(Exercise requirements): Can you quote every row below verbatim, omitting the pictures from your answer?

::: Records shown

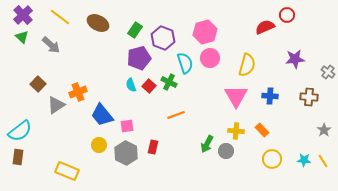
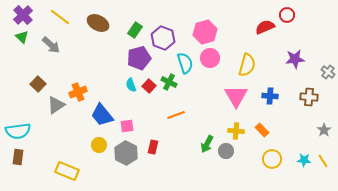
cyan semicircle at (20, 131): moved 2 px left; rotated 30 degrees clockwise
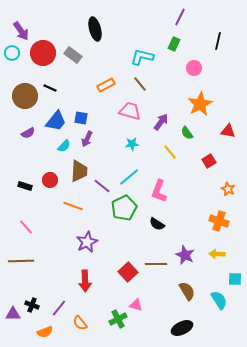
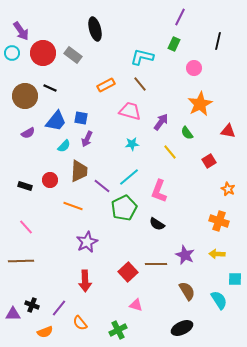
green cross at (118, 319): moved 11 px down
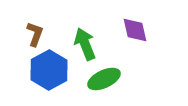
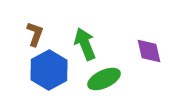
purple diamond: moved 14 px right, 21 px down
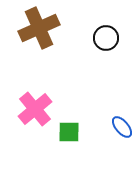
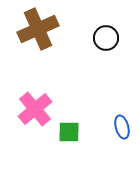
brown cross: moved 1 px left, 1 px down
blue ellipse: rotated 25 degrees clockwise
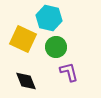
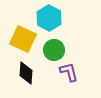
cyan hexagon: rotated 15 degrees clockwise
green circle: moved 2 px left, 3 px down
black diamond: moved 8 px up; rotated 25 degrees clockwise
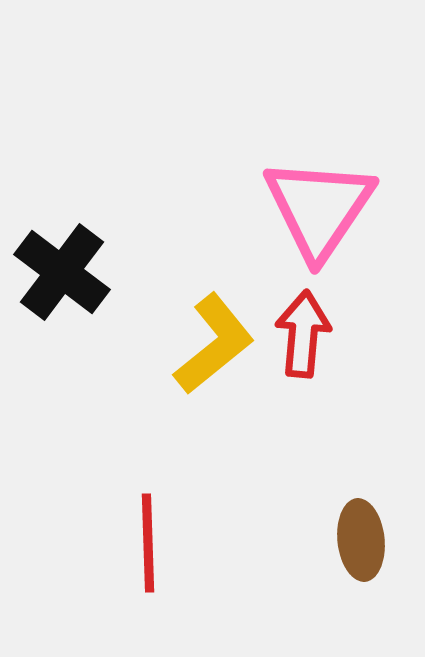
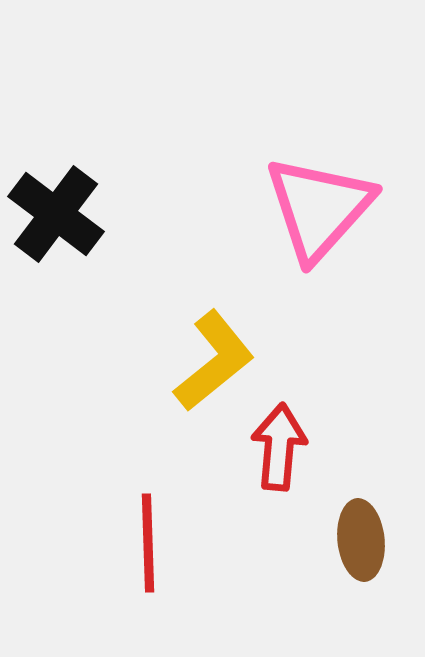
pink triangle: rotated 8 degrees clockwise
black cross: moved 6 px left, 58 px up
red arrow: moved 24 px left, 113 px down
yellow L-shape: moved 17 px down
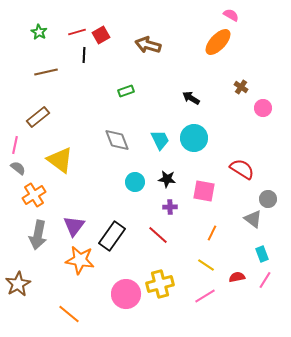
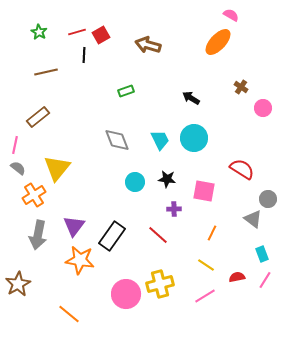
yellow triangle at (60, 160): moved 3 px left, 8 px down; rotated 32 degrees clockwise
purple cross at (170, 207): moved 4 px right, 2 px down
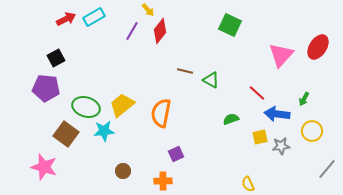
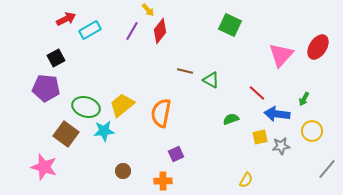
cyan rectangle: moved 4 px left, 13 px down
yellow semicircle: moved 2 px left, 4 px up; rotated 126 degrees counterclockwise
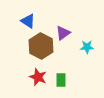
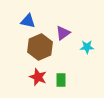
blue triangle: rotated 21 degrees counterclockwise
brown hexagon: moved 1 px left, 1 px down; rotated 10 degrees clockwise
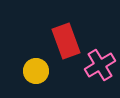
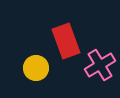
yellow circle: moved 3 px up
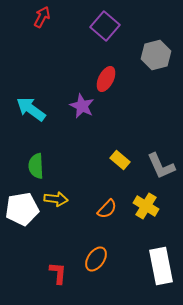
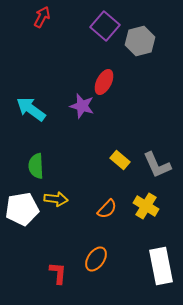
gray hexagon: moved 16 px left, 14 px up
red ellipse: moved 2 px left, 3 px down
purple star: rotated 10 degrees counterclockwise
gray L-shape: moved 4 px left, 1 px up
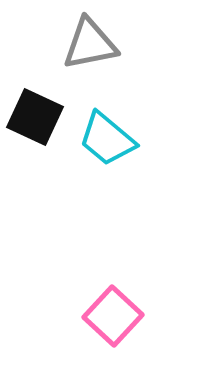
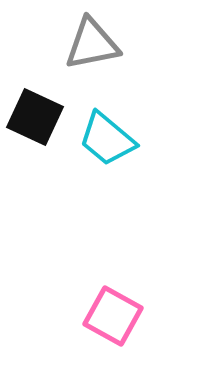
gray triangle: moved 2 px right
pink square: rotated 14 degrees counterclockwise
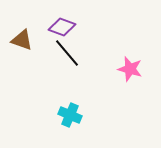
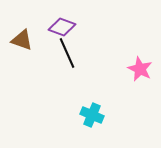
black line: rotated 16 degrees clockwise
pink star: moved 10 px right; rotated 10 degrees clockwise
cyan cross: moved 22 px right
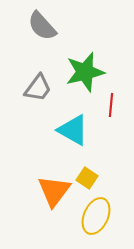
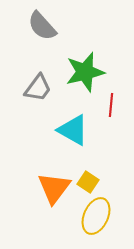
yellow square: moved 1 px right, 4 px down
orange triangle: moved 3 px up
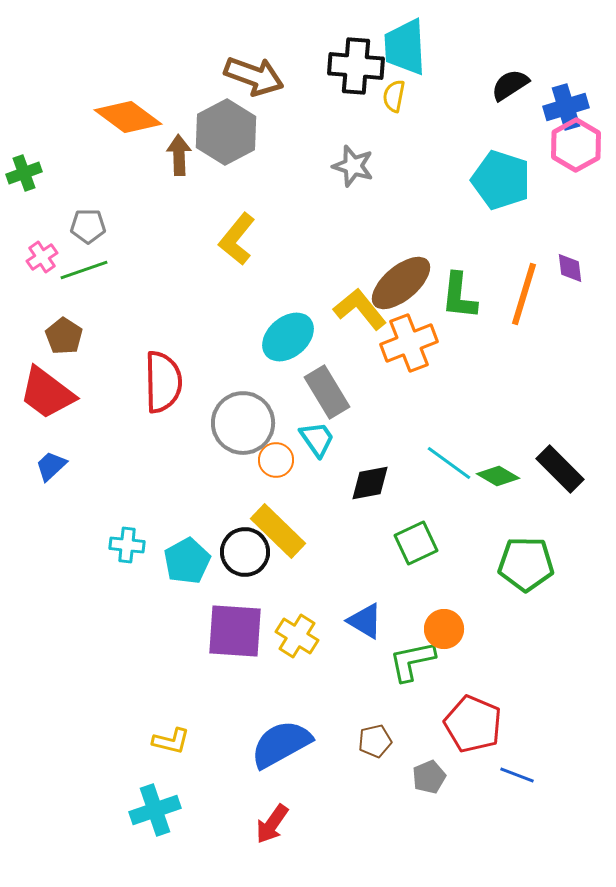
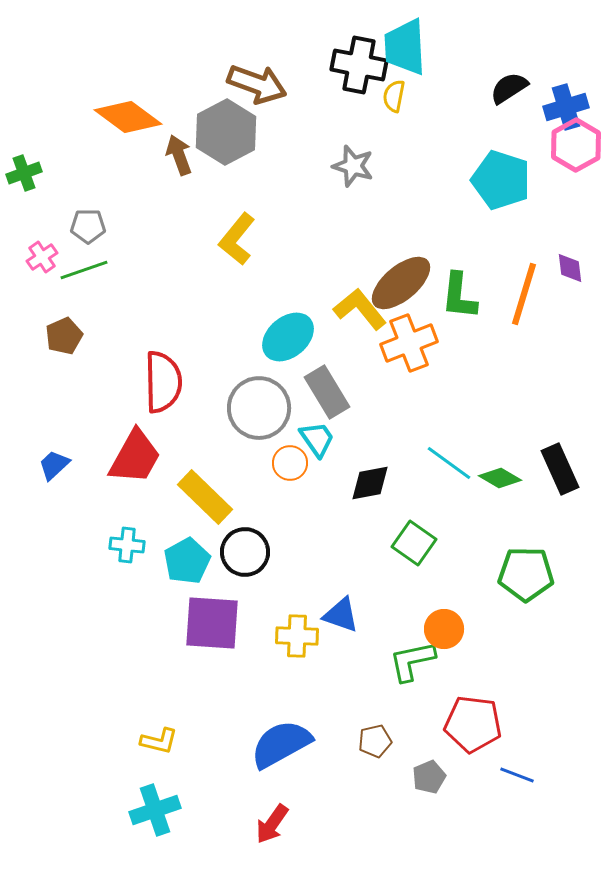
black cross at (356, 66): moved 3 px right, 1 px up; rotated 6 degrees clockwise
brown arrow at (254, 76): moved 3 px right, 8 px down
black semicircle at (510, 85): moved 1 px left, 3 px down
brown arrow at (179, 155): rotated 18 degrees counterclockwise
brown pentagon at (64, 336): rotated 15 degrees clockwise
red trapezoid at (47, 393): moved 88 px right, 64 px down; rotated 98 degrees counterclockwise
gray circle at (243, 423): moved 16 px right, 15 px up
orange circle at (276, 460): moved 14 px right, 3 px down
blue trapezoid at (51, 466): moved 3 px right, 1 px up
black rectangle at (560, 469): rotated 21 degrees clockwise
green diamond at (498, 476): moved 2 px right, 2 px down
yellow rectangle at (278, 531): moved 73 px left, 34 px up
green square at (416, 543): moved 2 px left; rotated 30 degrees counterclockwise
green pentagon at (526, 564): moved 10 px down
blue triangle at (365, 621): moved 24 px left, 6 px up; rotated 12 degrees counterclockwise
purple square at (235, 631): moved 23 px left, 8 px up
yellow cross at (297, 636): rotated 30 degrees counterclockwise
red pentagon at (473, 724): rotated 16 degrees counterclockwise
yellow L-shape at (171, 741): moved 12 px left
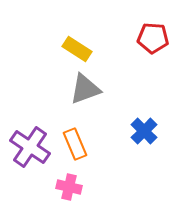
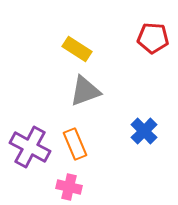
gray triangle: moved 2 px down
purple cross: rotated 6 degrees counterclockwise
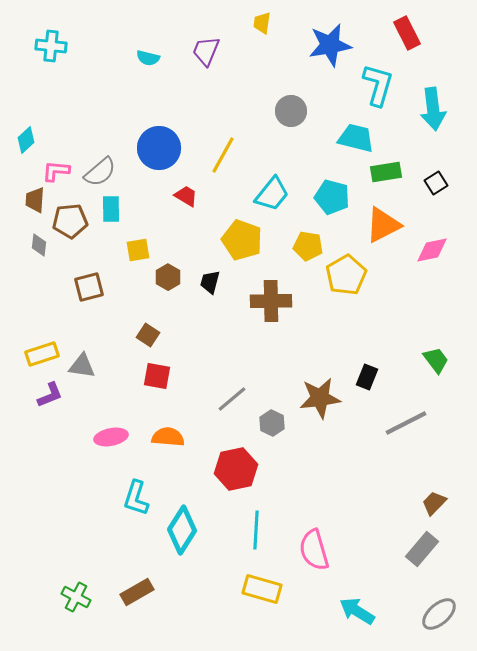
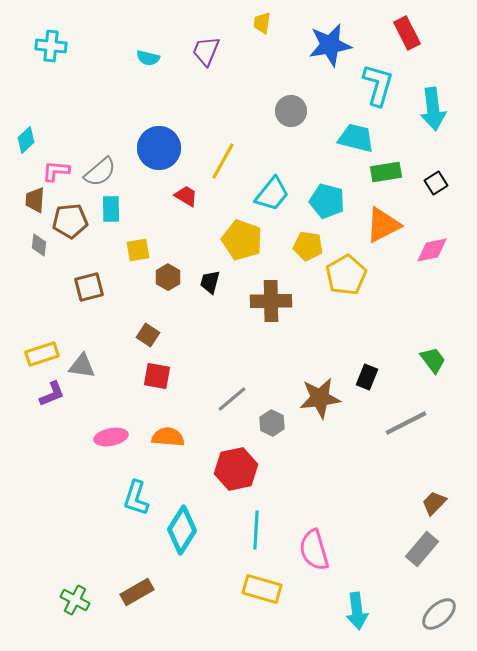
yellow line at (223, 155): moved 6 px down
cyan pentagon at (332, 197): moved 5 px left, 4 px down
green trapezoid at (436, 360): moved 3 px left
purple L-shape at (50, 395): moved 2 px right, 1 px up
green cross at (76, 597): moved 1 px left, 3 px down
cyan arrow at (357, 611): rotated 129 degrees counterclockwise
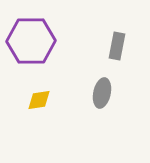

::::::

(Correct output):
cyan semicircle at (20, 131): moved 2 px left; rotated 30 degrees clockwise
green cross at (118, 319): moved 11 px down
purple diamond: moved 14 px right, 21 px down
brown cross: moved 1 px left, 1 px down
blue ellipse: rotated 25 degrees clockwise
cyan hexagon: rotated 15 degrees clockwise
green circle: moved 2 px left, 3 px down
black diamond: moved 8 px up; rotated 25 degrees clockwise
pink triangle: rotated 8 degrees clockwise
black cross: moved 6 px left, 58 px up
red arrow: moved 24 px left, 113 px down
yellow L-shape: moved 17 px down
yellow triangle at (60, 160): moved 3 px left, 8 px down; rotated 32 degrees clockwise
purple cross at (170, 207): moved 4 px right, 2 px down
cyan rectangle: moved 4 px left, 13 px down
yellow semicircle: moved 2 px left, 4 px up; rotated 126 degrees counterclockwise
blue triangle: rotated 21 degrees counterclockwise
brown hexagon: moved 1 px left, 1 px down; rotated 10 degrees clockwise
yellow circle: moved 3 px up
gray hexagon: moved 16 px left, 14 px up
red ellipse: moved 2 px left, 3 px down
purple star: rotated 10 degrees counterclockwise
gray L-shape: moved 4 px left, 1 px up
gray triangle: moved 2 px right
pink square: rotated 14 degrees counterclockwise
black line: rotated 16 degrees clockwise
pink star: moved 10 px right; rotated 10 degrees clockwise
cyan cross: moved 22 px right
yellow square: moved 1 px right, 4 px down
orange triangle: moved 3 px up
black cross at (356, 66): moved 3 px right, 1 px up; rotated 6 degrees clockwise
brown arrow at (254, 76): moved 3 px right, 8 px down
black semicircle at (510, 85): moved 1 px left, 3 px down
brown arrow at (179, 155): rotated 18 degrees counterclockwise
brown pentagon at (64, 336): rotated 15 degrees clockwise
red trapezoid at (47, 393): moved 88 px right, 64 px down; rotated 98 degrees counterclockwise
gray circle at (243, 423): moved 16 px right, 15 px up
orange circle at (276, 460): moved 14 px right, 3 px down
blue trapezoid at (51, 466): moved 3 px right, 1 px up
black rectangle at (560, 469): rotated 21 degrees clockwise
green diamond at (498, 476): moved 2 px right, 2 px down
yellow rectangle at (278, 531): moved 73 px left, 34 px up
green square at (416, 543): moved 2 px left; rotated 30 degrees counterclockwise
green pentagon at (526, 564): moved 10 px down
blue triangle at (365, 621): moved 24 px left, 6 px up; rotated 12 degrees counterclockwise
purple square at (235, 631): moved 23 px left, 8 px up
yellow cross at (297, 636): rotated 30 degrees counterclockwise
red pentagon at (473, 724): rotated 16 degrees counterclockwise
yellow L-shape at (171, 741): moved 12 px left
gray triangle: moved 2 px down
purple cross: rotated 6 degrees counterclockwise
yellow line at (223, 155): moved 6 px down
cyan pentagon at (332, 197): moved 5 px left, 4 px down
green trapezoid at (436, 360): moved 3 px left
purple L-shape at (50, 395): moved 2 px right, 1 px up
green cross at (76, 597): moved 1 px left, 3 px down
cyan arrow at (357, 611): rotated 129 degrees counterclockwise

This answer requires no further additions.